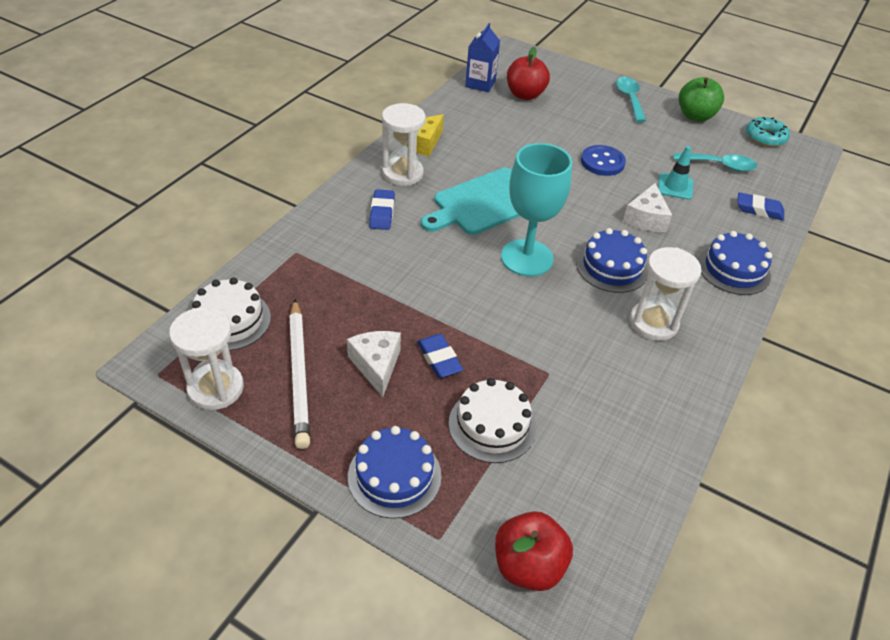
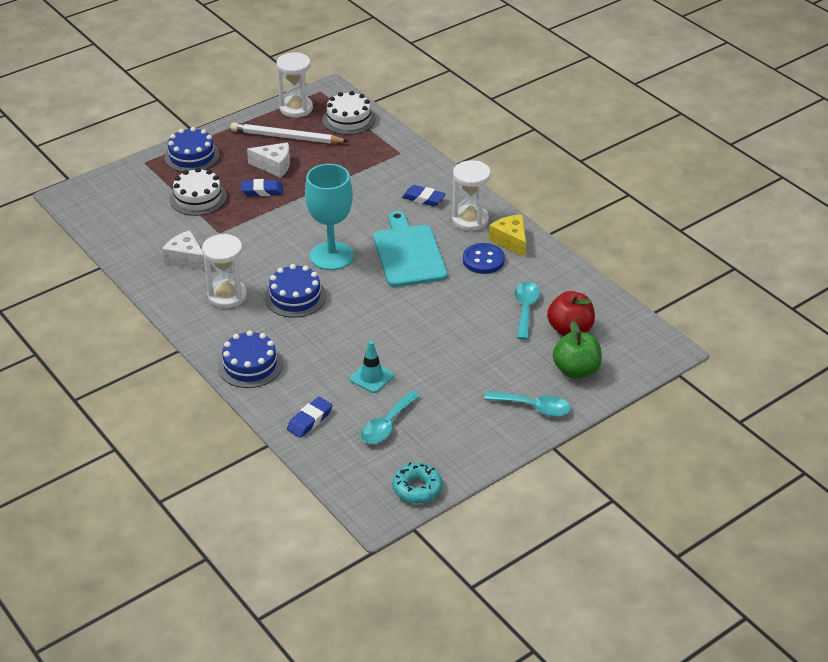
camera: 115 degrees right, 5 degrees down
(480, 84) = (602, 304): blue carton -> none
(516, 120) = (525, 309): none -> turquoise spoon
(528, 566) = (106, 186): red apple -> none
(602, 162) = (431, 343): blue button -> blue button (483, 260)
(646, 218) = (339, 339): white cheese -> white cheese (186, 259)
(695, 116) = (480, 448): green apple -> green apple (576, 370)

---

WHAT YOU SHOULD DO: The line containing "(528, 566) = (106, 186): red apple -> none" and each line after it through the end of the listing above must be printed exactly, with nothing added.

ANSWER SPACE:
(528, 566) = (106, 186): red apple -> none
(602, 162) = (431, 343): blue button -> blue button (483, 260)
(646, 218) = (339, 339): white cheese -> white cheese (186, 259)
(695, 116) = (480, 448): green apple -> green apple (576, 370)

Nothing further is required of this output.